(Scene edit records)
■ ■ ■

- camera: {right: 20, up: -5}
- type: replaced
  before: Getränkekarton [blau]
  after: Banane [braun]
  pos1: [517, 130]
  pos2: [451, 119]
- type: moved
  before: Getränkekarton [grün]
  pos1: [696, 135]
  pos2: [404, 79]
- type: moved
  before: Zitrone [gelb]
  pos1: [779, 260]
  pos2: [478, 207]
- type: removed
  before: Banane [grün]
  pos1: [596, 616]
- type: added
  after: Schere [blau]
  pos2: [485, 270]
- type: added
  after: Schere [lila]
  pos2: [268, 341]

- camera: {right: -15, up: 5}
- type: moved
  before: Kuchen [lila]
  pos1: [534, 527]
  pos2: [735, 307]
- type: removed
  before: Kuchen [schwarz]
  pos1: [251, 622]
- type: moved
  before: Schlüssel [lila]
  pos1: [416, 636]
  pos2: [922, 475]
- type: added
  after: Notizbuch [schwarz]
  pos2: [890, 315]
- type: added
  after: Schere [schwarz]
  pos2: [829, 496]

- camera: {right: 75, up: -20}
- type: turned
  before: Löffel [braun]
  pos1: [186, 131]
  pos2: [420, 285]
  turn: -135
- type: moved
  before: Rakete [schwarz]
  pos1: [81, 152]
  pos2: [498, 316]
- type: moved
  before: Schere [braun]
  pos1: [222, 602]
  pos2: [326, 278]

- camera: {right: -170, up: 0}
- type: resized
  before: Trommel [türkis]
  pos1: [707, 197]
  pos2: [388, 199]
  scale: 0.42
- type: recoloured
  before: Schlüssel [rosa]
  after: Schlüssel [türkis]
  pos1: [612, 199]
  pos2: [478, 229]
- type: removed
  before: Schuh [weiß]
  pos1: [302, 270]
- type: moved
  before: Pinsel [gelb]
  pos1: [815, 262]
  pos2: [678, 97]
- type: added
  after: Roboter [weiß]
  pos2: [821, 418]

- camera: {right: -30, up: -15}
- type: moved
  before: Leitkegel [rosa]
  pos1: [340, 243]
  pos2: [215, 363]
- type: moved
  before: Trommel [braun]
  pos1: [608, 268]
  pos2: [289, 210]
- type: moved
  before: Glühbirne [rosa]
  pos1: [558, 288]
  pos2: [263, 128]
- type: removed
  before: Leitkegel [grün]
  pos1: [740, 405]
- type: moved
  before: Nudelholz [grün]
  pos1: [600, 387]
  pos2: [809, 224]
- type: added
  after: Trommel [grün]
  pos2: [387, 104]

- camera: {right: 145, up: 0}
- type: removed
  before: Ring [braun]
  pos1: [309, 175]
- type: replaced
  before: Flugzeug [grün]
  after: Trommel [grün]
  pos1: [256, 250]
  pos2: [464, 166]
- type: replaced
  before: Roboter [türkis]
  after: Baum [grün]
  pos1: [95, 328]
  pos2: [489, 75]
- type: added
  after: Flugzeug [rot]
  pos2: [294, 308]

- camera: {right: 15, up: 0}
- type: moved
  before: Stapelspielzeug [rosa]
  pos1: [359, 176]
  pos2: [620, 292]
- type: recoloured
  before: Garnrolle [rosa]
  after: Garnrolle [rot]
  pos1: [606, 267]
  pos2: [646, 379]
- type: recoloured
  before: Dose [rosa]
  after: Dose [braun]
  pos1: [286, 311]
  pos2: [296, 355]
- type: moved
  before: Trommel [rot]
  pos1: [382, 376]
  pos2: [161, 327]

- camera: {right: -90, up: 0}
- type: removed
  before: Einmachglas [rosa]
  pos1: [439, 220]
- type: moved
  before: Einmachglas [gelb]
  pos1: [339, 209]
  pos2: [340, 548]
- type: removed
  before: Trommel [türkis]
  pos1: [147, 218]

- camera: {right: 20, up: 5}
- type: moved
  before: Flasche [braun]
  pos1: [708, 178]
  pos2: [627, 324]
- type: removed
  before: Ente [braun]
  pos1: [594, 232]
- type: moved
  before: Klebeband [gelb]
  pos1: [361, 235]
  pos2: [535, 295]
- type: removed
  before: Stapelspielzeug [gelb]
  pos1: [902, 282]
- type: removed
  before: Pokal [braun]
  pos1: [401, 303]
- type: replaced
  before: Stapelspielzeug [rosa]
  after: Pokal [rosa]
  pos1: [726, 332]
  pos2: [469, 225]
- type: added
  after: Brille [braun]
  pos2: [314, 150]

■ ■ ■

**Problem description:** Print all of the data exactly as it was given.

**Response for this exercise:**
- camera: {right: 20, up: -5}
- type: replaced
  before: Getränkekarton [blau]
  after: Banane [braun]
  pos1: [517, 130]
  pos2: [451, 119]
- type: moved
  before: Getränkekarton [grün]
  pos1: [696, 135]
  pos2: [404, 79]
- type: moved
  before: Zitrone [gelb]
  pos1: [779, 260]
  pos2: [478, 207]
- type: removed
  before: Banane [grün]
  pos1: [596, 616]
- type: added
  after: Schere [blau]
  pos2: [485, 270]
- type: added
  after: Schere [lila]
  pos2: [268, 341]

- camera: {right: -15, up: 5}
- type: moved
  before: Kuchen [lila]
  pos1: [534, 527]
  pos2: [735, 307]
- type: removed
  before: Kuchen [schwarz]
  pos1: [251, 622]
- type: moved
  before: Schlüssel [lila]
  pos1: [416, 636]
  pos2: [922, 475]
- type: added
  after: Notizbuch [schwarz]
  pos2: [890, 315]
- type: added
  after: Schere [schwarz]
  pos2: [829, 496]

- camera: {right: 75, up: -20}
- type: turned
  before: Löffel [braun]
  pos1: [186, 131]
  pos2: [420, 285]
  turn: -135
- type: moved
  before: Rakete [schwarz]
  pos1: [81, 152]
  pos2: [498, 316]
- type: moved
  before: Schere [braun]
  pos1: [222, 602]
  pos2: [326, 278]

- camera: {right: -170, up: 0}
- type: resized
  before: Trommel [türkis]
  pos1: [707, 197]
  pos2: [388, 199]
  scale: 0.42
- type: recoloured
  before: Schlüssel [rosa]
  after: Schlüssel [türkis]
  pos1: [612, 199]
  pos2: [478, 229]
- type: removed
  before: Schuh [weiß]
  pos1: [302, 270]
- type: moved
  before: Pinsel [gelb]
  pos1: [815, 262]
  pos2: [678, 97]
- type: added
  after: Roboter [weiß]
  pos2: [821, 418]

- camera: {right: -30, up: -15}
- type: moved
  before: Leitkegel [rosa]
  pos1: [340, 243]
  pos2: [215, 363]
- type: moved
  before: Trommel [braun]
  pos1: [608, 268]
  pos2: [289, 210]
- type: moved
  before: Glühbirne [rosa]
  pos1: [558, 288]
  pos2: [263, 128]
- type: removed
  before: Leitkegel [grün]
  pos1: [740, 405]
- type: moved
  before: Nudelholz [grün]
  pos1: [600, 387]
  pos2: [809, 224]
- type: added
  after: Trommel [grün]
  pos2: [387, 104]

- camera: {right: 145, up: 0}
- type: removed
  before: Ring [braun]
  pos1: [309, 175]
- type: replaced
  before: Flugzeug [grün]
  after: Trommel [grün]
  pos1: [256, 250]
  pos2: [464, 166]
- type: replaced
  before: Roboter [türkis]
  after: Baum [grün]
  pos1: [95, 328]
  pos2: [489, 75]
- type: added
  after: Flugzeug [rot]
  pos2: [294, 308]

- camera: {right: 15, up: 0}
- type: moved
  before: Stapelspielzeug [rosa]
  pos1: [359, 176]
  pos2: [620, 292]
- type: recoloured
  before: Garnrolle [rosa]
  after: Garnrolle [rot]
  pos1: [606, 267]
  pos2: [646, 379]
- type: recoloured
  before: Dose [rosa]
  after: Dose [braun]
  pos1: [286, 311]
  pos2: [296, 355]
- type: moved
  before: Trommel [rot]
  pos1: [382, 376]
  pos2: [161, 327]

- camera: {right: -90, up: 0}
- type: removed
  before: Einmachglas [rosa]
  pos1: [439, 220]
- type: moved
  before: Einmachglas [gelb]
  pos1: [339, 209]
  pos2: [340, 548]
- type: removed
  before: Trommel [türkis]
  pos1: [147, 218]

- camera: {right: 20, up: 5}
- type: moved
  before: Flasche [braun]
  pos1: [708, 178]
  pos2: [627, 324]
- type: removed
  before: Ente [braun]
  pos1: [594, 232]
- type: moved
  before: Klebeband [gelb]
  pos1: [361, 235]
  pos2: [535, 295]
- type: removed
  before: Stapelspielzeug [gelb]
  pos1: [902, 282]
- type: removed
  before: Pokal [braun]
  pos1: [401, 303]
- type: replaced
  before: Stapelspielzeug [rosa]
  after: Pokal [rosa]
  pos1: [726, 332]
  pos2: [469, 225]
- type: added
  after: Brille [braun]
  pos2: [314, 150]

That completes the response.